====== MATERIAL TO PROCESS ======

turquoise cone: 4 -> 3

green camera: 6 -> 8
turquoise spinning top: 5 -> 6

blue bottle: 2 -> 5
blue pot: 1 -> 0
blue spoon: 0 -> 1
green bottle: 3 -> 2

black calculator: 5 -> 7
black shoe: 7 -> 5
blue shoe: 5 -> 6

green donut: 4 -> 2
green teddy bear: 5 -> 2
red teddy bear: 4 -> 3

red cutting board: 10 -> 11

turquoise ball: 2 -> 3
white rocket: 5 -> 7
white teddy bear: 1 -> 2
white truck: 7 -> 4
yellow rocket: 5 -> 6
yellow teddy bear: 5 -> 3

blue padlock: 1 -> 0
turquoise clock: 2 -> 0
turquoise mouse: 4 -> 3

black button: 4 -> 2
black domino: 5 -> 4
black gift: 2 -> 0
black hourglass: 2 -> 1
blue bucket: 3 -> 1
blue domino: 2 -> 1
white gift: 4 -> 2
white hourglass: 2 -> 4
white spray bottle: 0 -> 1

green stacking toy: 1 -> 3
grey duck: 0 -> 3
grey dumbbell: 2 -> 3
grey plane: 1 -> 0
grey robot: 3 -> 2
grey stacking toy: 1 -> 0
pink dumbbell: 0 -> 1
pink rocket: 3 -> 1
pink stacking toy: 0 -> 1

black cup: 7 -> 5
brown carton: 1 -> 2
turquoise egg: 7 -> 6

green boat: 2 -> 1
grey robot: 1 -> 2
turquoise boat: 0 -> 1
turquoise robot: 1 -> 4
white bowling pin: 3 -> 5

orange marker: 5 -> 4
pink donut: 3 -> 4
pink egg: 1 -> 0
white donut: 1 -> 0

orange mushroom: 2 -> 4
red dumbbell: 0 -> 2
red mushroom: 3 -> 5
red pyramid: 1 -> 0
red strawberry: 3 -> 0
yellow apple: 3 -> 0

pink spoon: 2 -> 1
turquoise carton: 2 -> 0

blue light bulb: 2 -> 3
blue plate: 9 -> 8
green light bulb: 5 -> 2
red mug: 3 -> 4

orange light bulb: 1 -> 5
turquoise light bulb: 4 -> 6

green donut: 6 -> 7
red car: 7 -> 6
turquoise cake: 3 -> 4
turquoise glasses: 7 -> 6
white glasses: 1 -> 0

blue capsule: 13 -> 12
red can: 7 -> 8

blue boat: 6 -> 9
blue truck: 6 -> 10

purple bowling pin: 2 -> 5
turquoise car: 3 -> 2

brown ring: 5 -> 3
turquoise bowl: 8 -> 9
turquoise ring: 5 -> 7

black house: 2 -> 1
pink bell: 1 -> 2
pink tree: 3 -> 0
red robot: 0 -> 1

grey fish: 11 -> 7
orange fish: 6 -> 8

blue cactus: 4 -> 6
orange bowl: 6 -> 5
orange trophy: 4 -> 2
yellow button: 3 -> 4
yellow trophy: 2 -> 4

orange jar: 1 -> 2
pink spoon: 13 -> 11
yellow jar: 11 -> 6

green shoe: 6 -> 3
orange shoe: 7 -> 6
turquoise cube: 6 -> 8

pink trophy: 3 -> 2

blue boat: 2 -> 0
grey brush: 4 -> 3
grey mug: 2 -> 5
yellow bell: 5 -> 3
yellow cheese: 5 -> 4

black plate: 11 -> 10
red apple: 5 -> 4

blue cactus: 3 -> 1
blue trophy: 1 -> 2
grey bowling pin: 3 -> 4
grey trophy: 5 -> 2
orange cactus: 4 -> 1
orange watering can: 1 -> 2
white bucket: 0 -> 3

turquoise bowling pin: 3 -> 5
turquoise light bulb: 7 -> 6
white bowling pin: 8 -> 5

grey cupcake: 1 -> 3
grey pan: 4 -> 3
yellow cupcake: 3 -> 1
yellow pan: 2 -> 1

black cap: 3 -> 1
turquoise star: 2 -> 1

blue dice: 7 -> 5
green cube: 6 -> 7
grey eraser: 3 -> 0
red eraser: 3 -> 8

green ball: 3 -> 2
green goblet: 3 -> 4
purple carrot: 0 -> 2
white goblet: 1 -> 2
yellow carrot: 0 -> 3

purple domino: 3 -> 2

======

EXERCISE GOAL: Show every line from the entries that includes the word "carton".

RESPONSE FOR THIS EXERCISE:
brown carton: 1 -> 2
turquoise carton: 2 -> 0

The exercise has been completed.